* [Scene-based spatial questions]:

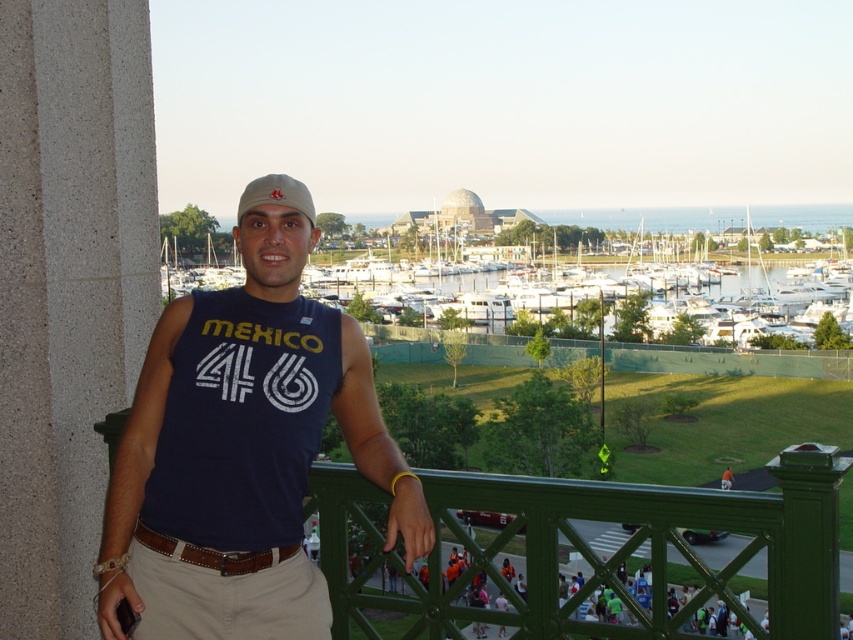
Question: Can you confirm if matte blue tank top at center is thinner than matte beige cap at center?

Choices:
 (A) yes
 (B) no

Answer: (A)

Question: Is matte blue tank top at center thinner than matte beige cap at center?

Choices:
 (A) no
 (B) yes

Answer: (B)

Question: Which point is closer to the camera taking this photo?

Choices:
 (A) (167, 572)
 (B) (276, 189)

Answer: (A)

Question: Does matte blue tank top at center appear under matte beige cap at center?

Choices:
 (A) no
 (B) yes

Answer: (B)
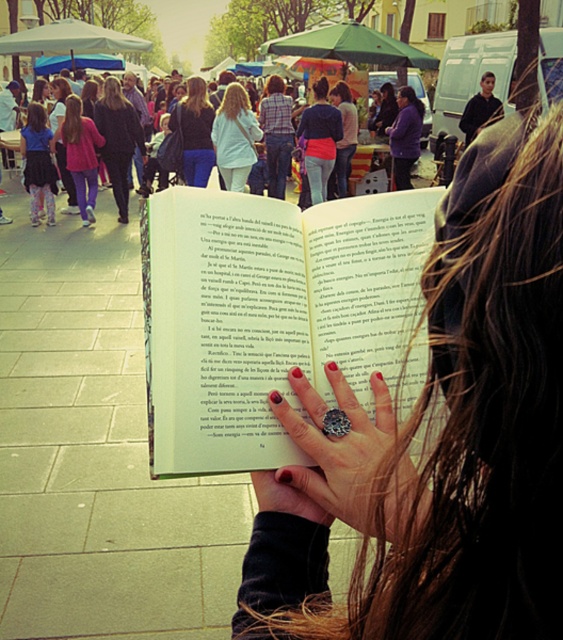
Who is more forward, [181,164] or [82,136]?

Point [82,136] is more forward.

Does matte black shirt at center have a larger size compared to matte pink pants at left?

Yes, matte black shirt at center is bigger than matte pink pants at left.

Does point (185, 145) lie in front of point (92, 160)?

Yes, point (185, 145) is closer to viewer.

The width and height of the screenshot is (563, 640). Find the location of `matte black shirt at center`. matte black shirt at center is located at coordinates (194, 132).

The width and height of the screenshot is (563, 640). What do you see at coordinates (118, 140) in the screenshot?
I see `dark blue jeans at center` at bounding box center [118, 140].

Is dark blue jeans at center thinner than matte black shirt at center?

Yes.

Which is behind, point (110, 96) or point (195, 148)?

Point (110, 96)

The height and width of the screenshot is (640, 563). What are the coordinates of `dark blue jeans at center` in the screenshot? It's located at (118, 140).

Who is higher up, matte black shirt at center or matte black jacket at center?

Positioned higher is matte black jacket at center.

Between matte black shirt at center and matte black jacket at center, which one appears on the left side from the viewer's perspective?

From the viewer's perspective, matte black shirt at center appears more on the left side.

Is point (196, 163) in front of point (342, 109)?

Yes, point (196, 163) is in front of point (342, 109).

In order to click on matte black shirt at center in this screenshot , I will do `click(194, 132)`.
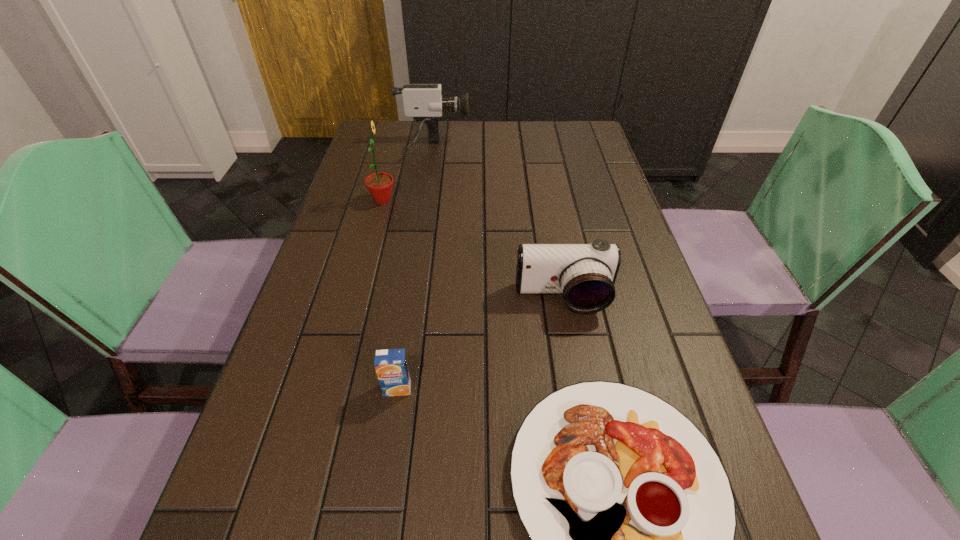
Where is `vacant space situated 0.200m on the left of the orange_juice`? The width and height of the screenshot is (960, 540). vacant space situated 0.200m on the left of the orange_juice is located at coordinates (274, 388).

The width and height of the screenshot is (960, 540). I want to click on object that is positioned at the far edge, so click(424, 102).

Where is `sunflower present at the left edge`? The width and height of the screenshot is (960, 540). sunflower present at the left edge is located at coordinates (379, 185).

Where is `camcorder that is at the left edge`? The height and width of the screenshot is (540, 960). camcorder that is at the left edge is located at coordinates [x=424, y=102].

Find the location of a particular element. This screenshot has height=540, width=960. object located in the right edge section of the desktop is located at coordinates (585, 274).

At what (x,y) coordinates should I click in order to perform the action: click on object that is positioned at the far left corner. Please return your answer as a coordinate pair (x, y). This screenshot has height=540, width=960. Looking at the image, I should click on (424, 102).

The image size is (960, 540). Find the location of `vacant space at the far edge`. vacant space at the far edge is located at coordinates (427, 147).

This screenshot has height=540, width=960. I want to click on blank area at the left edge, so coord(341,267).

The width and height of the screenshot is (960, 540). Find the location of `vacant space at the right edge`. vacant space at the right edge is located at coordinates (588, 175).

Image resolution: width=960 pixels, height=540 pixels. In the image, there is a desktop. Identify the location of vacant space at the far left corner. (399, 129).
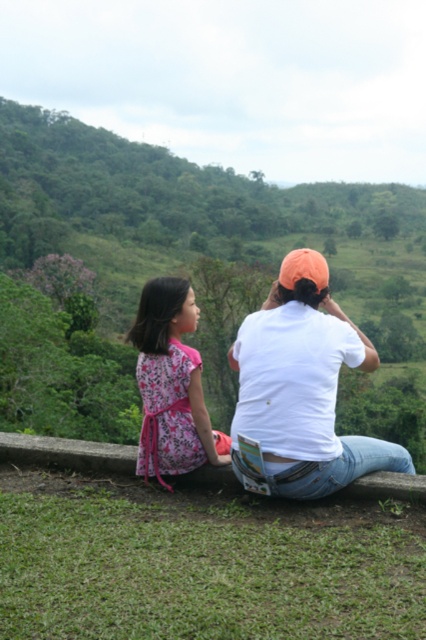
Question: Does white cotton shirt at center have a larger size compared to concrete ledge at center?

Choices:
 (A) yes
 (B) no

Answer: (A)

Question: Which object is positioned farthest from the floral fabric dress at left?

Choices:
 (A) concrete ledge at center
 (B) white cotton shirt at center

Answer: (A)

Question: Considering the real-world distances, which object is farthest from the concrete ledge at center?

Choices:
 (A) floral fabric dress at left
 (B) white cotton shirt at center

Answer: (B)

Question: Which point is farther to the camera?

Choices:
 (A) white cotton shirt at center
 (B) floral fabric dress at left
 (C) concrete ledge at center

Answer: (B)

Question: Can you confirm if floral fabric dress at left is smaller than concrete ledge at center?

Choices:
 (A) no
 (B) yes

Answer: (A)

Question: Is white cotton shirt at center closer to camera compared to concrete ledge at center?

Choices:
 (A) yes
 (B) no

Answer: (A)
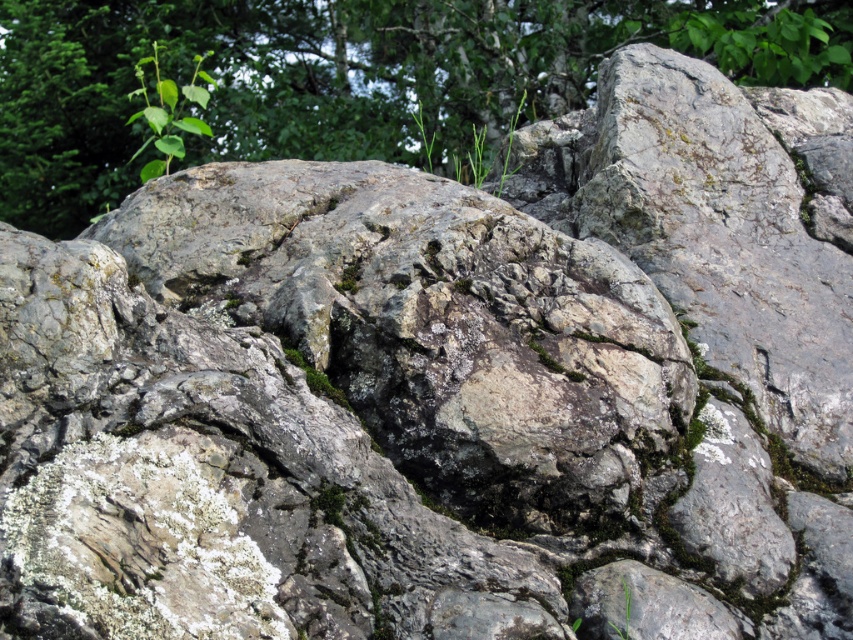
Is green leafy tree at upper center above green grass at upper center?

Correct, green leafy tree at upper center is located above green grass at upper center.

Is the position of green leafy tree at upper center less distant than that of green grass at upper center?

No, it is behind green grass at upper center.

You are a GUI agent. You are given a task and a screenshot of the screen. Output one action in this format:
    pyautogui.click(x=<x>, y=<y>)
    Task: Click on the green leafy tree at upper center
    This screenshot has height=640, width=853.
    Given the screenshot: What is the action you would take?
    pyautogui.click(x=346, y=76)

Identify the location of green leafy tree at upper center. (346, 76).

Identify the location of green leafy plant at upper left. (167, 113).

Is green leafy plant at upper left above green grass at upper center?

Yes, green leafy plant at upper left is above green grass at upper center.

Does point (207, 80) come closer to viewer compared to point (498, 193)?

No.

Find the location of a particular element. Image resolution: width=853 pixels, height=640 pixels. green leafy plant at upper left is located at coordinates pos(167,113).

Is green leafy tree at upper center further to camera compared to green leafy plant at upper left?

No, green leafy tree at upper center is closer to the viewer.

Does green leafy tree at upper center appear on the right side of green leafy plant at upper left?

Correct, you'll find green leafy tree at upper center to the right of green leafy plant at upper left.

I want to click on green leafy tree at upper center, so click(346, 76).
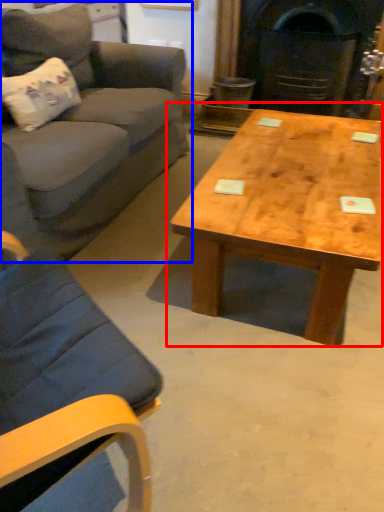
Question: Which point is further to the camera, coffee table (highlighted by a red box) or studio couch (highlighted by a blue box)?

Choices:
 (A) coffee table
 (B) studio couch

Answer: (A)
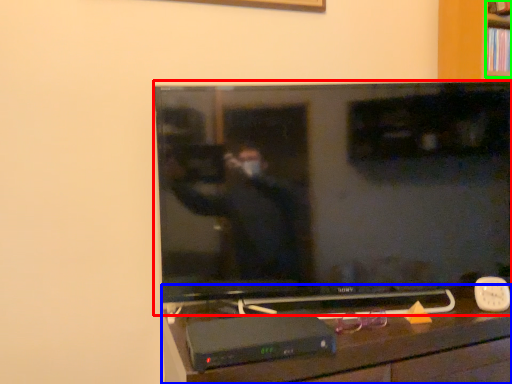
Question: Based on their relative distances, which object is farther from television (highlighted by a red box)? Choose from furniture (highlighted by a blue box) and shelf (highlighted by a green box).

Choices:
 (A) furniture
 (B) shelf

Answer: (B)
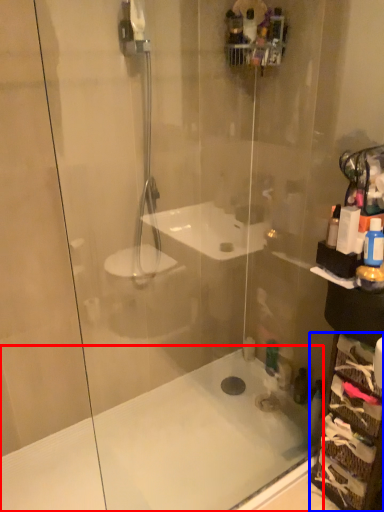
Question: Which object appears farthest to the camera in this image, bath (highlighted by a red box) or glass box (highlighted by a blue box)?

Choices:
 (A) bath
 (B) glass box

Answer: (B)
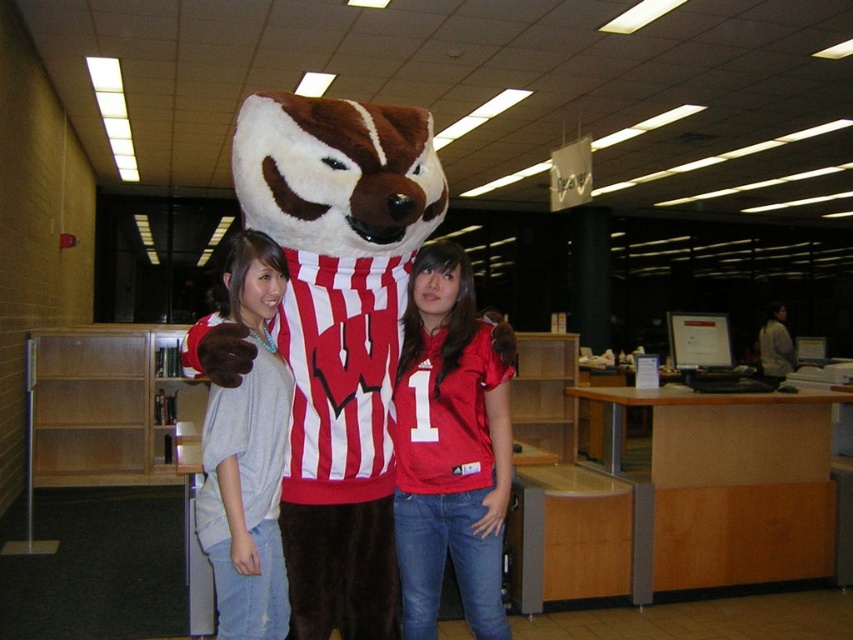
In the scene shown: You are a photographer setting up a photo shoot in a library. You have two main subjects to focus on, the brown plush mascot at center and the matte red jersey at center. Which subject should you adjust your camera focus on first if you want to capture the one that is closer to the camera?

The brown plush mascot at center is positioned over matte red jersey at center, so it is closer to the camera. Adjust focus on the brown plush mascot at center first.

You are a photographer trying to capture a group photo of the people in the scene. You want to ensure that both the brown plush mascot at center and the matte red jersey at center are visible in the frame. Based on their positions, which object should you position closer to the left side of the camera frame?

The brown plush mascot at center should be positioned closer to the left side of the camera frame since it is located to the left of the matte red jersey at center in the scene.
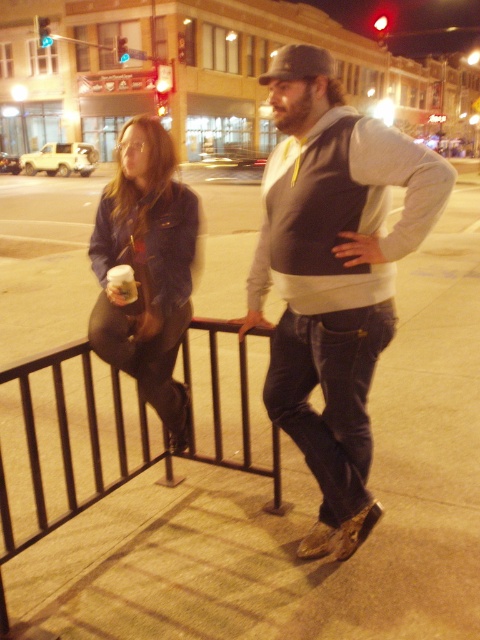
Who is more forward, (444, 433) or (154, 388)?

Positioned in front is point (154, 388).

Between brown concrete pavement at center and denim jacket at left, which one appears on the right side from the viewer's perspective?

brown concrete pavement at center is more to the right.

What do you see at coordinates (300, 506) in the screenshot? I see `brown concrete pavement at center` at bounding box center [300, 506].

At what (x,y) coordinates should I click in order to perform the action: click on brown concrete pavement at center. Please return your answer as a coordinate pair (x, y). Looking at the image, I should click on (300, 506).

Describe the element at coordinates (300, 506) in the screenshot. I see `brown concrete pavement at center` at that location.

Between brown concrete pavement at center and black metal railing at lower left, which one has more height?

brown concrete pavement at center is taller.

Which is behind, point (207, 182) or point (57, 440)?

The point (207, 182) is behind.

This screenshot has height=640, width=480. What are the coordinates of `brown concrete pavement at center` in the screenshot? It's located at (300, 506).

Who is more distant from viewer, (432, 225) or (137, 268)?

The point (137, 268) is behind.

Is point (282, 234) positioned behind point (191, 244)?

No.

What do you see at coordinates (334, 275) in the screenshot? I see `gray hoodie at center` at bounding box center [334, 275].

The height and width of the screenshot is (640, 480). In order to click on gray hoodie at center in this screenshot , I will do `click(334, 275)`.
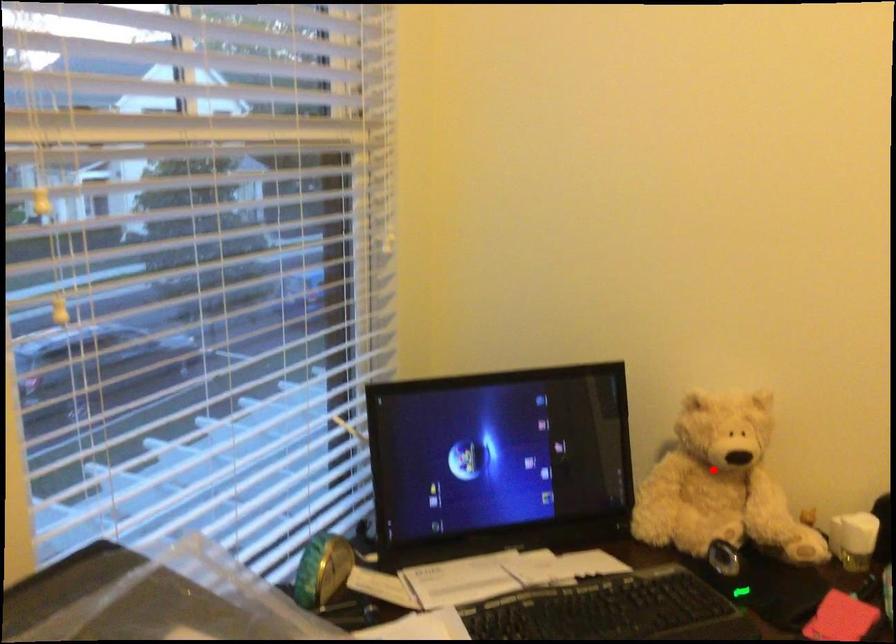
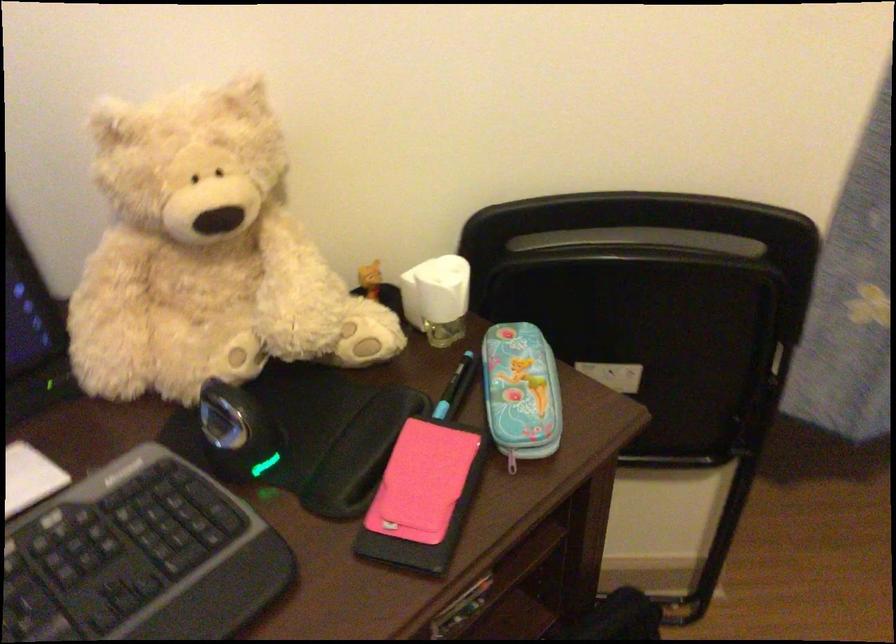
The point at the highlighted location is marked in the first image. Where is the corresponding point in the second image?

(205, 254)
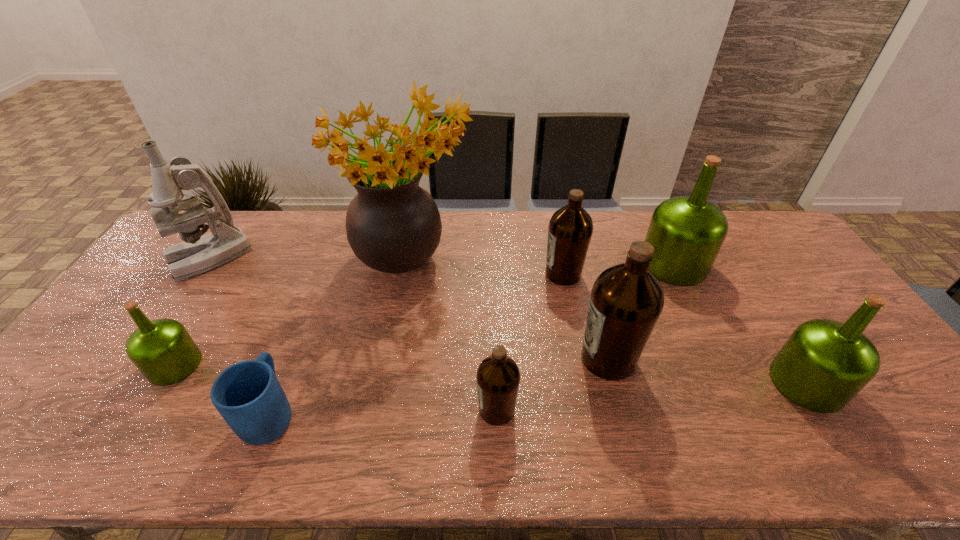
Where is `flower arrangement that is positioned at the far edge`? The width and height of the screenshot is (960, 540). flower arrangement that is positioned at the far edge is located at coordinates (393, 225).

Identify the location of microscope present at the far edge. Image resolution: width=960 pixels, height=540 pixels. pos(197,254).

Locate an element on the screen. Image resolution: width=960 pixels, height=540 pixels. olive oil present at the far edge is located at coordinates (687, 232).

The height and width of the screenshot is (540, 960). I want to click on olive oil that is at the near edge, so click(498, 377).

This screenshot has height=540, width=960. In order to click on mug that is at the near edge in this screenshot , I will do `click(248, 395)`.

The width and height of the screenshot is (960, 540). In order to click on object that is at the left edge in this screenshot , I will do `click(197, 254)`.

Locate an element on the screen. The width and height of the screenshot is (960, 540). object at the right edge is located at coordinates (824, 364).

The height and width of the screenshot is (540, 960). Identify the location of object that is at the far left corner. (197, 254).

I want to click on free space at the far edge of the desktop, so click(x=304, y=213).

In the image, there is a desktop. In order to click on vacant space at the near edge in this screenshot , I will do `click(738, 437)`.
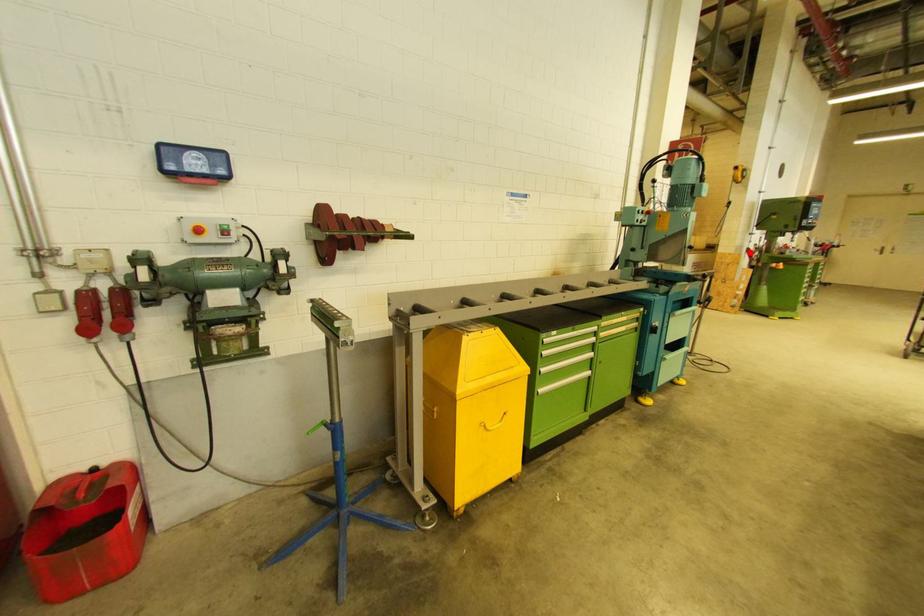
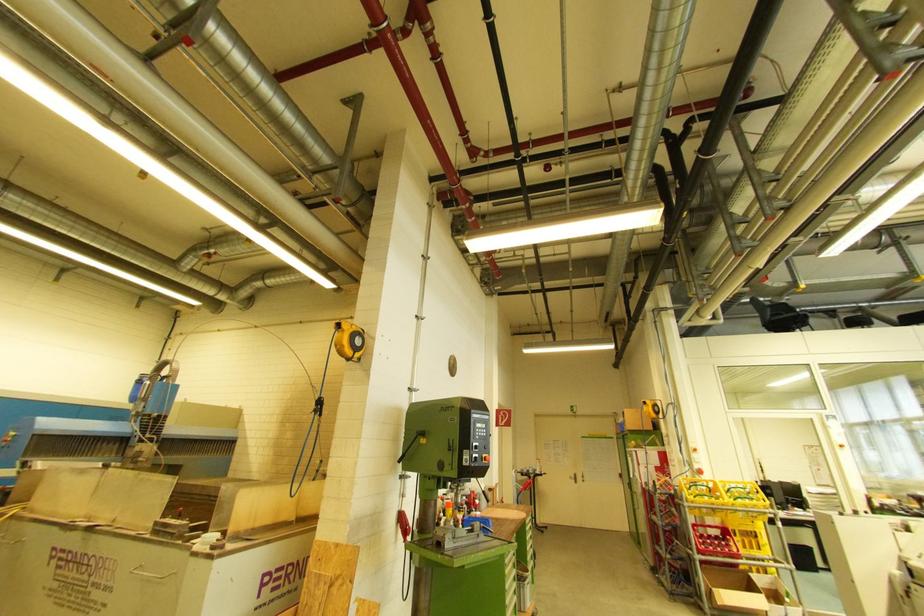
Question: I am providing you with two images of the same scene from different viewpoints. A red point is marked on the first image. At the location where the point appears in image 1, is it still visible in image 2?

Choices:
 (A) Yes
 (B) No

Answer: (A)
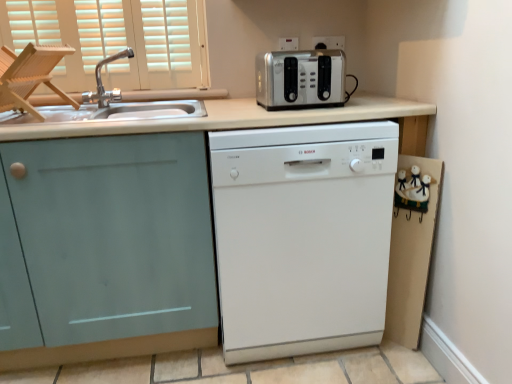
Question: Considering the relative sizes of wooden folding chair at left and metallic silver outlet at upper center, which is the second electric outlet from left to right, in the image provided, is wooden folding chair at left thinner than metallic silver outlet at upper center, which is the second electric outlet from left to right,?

* [TASK REQUIREMENTS]: Pull out every line from the rows above that contains the word "second".

* [REPLY]:
The point at the highlighted location is marked in the first image. Where is the corresponding point in the second image?
Question: Considering the relative sizes of wooden folding chair at left and metallic silver outlet at upper center, which is the second electric outlet from left to right, in the image provided, is wooden folding chair at left thinner than metallic silver outlet at upper center, which is the second electric outlet from left to right,?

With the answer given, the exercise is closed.